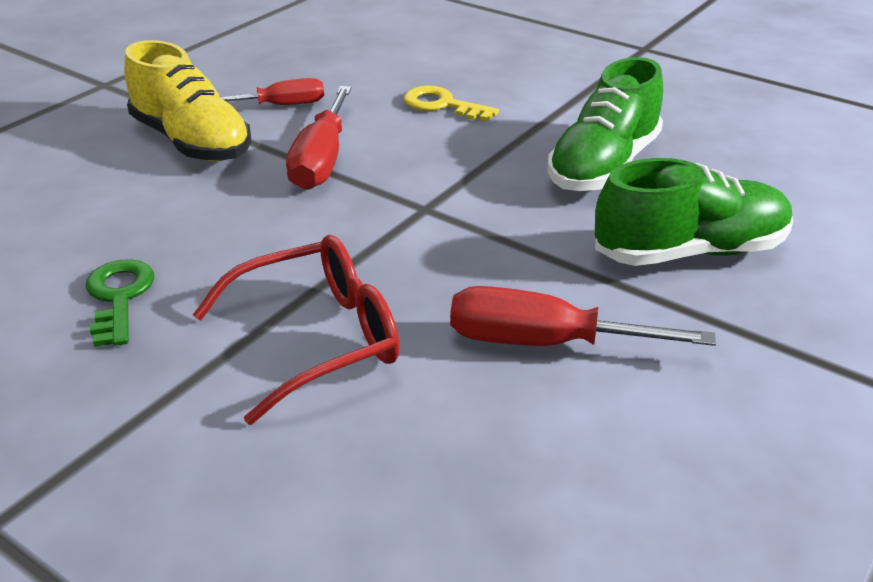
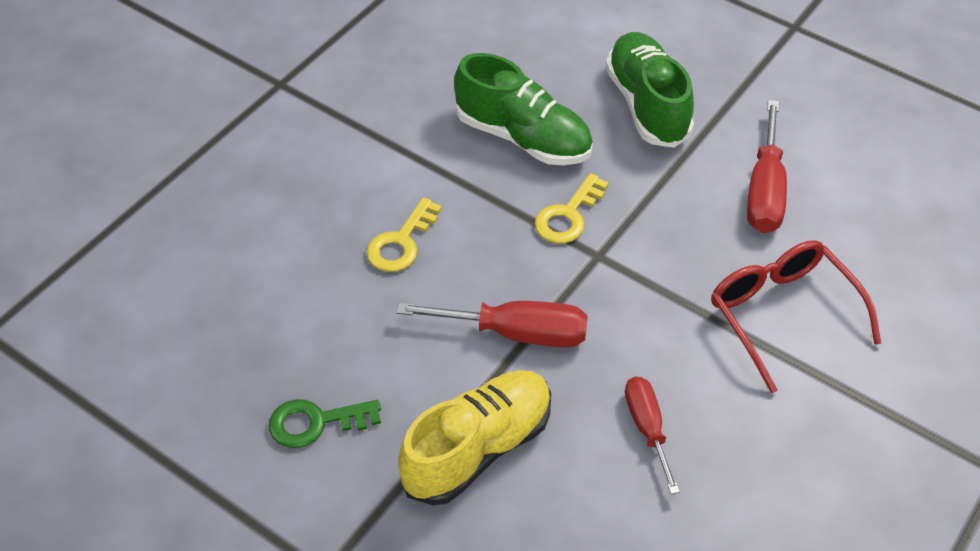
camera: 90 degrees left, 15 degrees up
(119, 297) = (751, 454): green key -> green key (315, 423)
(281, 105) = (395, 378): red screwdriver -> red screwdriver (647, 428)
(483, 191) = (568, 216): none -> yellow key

WORK TO COMPLETE: Write out exactly the lines from the line with "(119, 297) = (751, 454): green" to the close of the listing above, including both of those lines.

EXERCISE OUTPUT:
(119, 297) = (751, 454): green key -> green key (315, 423)
(281, 105) = (395, 378): red screwdriver -> red screwdriver (647, 428)
(483, 191) = (568, 216): none -> yellow key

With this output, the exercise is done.